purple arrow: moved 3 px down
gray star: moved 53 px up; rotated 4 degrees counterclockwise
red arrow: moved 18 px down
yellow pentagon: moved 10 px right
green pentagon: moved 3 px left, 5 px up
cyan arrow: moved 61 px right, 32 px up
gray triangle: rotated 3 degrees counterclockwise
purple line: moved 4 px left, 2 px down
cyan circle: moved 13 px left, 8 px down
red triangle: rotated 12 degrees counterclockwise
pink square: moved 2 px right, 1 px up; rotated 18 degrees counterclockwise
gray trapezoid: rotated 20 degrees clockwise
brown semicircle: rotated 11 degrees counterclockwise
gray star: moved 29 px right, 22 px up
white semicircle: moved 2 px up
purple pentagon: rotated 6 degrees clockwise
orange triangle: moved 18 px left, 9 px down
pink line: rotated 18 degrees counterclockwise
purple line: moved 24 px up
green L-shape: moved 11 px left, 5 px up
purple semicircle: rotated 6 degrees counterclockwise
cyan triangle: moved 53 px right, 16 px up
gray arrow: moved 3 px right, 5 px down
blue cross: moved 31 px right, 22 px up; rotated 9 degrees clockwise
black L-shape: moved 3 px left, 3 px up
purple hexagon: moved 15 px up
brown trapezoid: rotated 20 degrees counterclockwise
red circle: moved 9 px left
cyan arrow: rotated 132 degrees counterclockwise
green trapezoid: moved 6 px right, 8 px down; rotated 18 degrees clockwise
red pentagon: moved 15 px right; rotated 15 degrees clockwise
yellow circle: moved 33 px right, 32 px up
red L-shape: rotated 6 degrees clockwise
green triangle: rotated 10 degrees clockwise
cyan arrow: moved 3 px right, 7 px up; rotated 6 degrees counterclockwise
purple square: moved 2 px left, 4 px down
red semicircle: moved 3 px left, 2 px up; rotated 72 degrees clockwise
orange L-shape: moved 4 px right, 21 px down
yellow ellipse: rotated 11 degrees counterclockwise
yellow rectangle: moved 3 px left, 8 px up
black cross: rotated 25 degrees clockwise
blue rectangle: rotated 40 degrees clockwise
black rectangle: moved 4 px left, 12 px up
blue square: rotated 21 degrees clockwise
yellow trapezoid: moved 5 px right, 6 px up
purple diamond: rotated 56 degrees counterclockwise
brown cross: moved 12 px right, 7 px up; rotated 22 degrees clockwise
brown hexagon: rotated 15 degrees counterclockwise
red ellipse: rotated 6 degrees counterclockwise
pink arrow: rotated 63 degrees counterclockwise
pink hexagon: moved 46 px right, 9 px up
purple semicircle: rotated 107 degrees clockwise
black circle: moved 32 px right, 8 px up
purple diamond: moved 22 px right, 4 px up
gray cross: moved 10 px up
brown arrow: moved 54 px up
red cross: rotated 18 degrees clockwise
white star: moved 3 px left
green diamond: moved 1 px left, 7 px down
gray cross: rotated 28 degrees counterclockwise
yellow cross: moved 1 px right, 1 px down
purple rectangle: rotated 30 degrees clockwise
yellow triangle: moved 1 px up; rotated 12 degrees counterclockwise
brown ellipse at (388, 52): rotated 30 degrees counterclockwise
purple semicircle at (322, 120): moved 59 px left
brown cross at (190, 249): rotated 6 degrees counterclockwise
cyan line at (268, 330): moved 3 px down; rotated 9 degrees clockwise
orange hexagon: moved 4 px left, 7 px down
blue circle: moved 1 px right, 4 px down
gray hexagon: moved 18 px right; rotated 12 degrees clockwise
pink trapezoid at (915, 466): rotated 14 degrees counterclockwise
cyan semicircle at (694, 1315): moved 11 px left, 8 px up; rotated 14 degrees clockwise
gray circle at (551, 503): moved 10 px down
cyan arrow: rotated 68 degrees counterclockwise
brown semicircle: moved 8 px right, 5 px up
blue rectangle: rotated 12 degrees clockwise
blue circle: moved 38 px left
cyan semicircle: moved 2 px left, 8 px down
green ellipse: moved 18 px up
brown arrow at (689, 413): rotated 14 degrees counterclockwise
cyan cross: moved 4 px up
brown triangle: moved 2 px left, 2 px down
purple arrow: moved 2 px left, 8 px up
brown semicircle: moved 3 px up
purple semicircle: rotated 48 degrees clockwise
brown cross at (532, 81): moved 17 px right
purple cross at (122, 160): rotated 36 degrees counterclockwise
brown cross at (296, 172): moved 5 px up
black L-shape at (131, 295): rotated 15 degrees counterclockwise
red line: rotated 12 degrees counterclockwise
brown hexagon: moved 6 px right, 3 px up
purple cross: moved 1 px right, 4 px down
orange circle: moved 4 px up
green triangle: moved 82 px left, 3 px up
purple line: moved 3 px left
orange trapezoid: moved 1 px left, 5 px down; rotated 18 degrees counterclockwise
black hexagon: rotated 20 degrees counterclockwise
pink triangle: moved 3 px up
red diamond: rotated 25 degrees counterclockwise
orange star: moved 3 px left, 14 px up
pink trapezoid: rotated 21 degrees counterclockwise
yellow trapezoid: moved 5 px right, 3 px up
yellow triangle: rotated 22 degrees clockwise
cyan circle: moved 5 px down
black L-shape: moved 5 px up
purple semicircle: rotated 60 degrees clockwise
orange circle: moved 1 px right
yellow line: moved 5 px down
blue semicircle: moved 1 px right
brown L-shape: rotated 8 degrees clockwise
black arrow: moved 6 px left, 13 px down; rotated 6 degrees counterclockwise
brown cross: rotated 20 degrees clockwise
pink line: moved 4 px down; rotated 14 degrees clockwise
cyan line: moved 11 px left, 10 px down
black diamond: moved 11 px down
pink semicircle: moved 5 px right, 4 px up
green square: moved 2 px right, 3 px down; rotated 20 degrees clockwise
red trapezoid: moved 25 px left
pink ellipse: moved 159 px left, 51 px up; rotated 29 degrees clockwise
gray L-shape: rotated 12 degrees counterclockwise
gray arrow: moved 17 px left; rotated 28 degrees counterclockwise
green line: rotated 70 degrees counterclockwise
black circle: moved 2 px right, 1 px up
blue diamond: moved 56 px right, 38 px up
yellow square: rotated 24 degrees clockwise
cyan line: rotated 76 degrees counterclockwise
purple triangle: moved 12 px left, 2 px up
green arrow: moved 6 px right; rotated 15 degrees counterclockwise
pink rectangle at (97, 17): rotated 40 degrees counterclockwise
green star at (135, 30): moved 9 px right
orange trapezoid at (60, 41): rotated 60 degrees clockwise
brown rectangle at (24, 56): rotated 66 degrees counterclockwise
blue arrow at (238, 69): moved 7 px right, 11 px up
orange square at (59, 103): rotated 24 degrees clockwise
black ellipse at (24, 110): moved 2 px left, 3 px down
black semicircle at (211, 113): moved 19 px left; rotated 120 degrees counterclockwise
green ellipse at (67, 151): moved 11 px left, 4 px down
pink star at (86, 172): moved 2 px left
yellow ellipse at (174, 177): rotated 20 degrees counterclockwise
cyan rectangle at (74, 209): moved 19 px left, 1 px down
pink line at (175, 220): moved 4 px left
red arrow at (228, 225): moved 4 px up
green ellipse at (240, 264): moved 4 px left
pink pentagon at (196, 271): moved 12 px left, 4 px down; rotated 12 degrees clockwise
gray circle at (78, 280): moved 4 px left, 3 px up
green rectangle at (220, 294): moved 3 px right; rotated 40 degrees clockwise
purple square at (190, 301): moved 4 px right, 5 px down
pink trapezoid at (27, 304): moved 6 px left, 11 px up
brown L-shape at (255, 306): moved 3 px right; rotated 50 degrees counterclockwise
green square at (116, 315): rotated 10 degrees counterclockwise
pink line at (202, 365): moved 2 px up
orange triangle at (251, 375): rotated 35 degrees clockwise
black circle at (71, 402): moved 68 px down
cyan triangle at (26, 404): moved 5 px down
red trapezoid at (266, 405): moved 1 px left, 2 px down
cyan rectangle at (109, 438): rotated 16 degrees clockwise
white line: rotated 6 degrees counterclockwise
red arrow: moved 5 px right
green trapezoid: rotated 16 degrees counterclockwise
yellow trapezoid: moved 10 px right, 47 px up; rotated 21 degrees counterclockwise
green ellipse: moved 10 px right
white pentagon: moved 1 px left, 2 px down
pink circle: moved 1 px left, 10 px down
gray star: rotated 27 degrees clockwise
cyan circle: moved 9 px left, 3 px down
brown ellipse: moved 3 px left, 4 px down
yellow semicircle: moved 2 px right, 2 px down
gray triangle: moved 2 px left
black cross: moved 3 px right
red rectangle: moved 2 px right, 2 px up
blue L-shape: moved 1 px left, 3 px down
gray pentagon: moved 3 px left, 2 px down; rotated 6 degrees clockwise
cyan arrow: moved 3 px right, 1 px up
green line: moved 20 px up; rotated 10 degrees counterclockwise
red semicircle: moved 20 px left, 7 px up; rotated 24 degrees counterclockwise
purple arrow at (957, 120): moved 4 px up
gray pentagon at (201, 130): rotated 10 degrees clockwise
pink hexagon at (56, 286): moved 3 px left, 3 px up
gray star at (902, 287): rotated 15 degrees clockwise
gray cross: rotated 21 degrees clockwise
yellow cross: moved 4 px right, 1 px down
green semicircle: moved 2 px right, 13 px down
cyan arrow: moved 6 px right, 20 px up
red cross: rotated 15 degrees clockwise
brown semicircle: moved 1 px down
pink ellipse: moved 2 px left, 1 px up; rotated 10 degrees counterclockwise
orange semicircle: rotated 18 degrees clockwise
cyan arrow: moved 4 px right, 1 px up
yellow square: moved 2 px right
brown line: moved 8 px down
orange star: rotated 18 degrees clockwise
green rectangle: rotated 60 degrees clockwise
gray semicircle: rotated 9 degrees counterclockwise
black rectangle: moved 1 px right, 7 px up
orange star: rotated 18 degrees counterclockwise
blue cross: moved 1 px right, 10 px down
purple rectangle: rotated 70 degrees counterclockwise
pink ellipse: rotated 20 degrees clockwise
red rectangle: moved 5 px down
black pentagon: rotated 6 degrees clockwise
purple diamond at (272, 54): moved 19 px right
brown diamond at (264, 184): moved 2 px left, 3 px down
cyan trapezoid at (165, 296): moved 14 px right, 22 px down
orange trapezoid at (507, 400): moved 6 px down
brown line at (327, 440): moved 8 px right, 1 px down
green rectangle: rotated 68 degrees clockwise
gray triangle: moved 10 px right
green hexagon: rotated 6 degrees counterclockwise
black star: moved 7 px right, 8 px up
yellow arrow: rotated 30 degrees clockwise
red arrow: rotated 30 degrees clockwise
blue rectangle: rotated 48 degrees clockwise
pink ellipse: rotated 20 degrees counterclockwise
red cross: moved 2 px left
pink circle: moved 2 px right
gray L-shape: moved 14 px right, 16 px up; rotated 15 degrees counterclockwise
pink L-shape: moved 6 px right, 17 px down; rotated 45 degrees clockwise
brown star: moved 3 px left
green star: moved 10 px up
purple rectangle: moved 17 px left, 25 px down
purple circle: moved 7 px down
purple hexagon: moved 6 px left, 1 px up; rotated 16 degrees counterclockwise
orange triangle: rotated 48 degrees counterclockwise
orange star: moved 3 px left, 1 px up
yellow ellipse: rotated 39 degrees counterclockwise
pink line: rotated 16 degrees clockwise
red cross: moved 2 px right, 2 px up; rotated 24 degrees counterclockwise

→ Prompt
Show each line from the listing above that includes the word "white".

→ Expected answer
white semicircle: moved 2 px up
white star: moved 3 px left
white line: rotated 6 degrees counterclockwise
white pentagon: moved 1 px left, 2 px down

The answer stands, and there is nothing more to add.